### INSTRUCTIONS TO FOLLOW
Print the listing as it stands, omitting all images.

### SUPPLIED DATA
▬▬▬▬▬▬▬▬▬▬

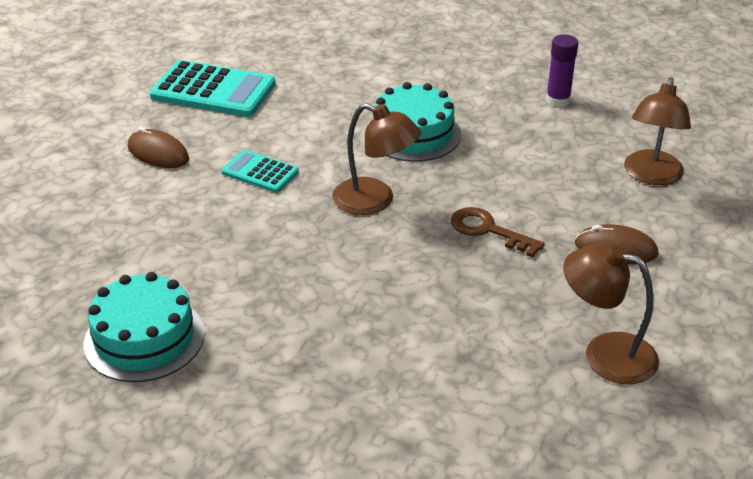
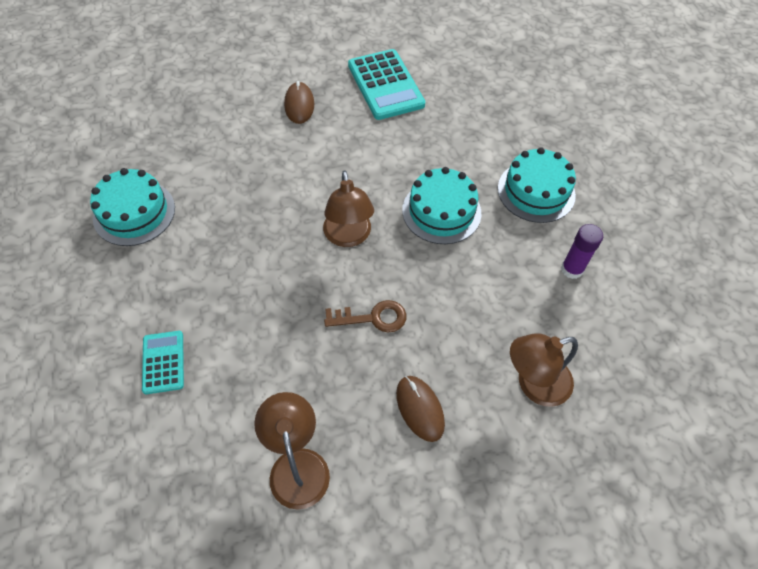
camera: 50 degrees right, 20 degrees up
(260, 172) = (324, 162): turquoise calculator -> turquoise calculator (163, 362)
(455, 76) = (536, 191): none -> turquoise cake
(488, 230) = (373, 318): brown key -> brown key turned 90 degrees clockwise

▬▬▬▬▬▬▬▬▬▬

### SOLVED EXERCISE
camera: 50 degrees right, 20 degrees up
(260, 172) = (324, 162): turquoise calculator -> turquoise calculator (163, 362)
(455, 76) = (536, 191): none -> turquoise cake
(488, 230) = (373, 318): brown key -> brown key turned 90 degrees clockwise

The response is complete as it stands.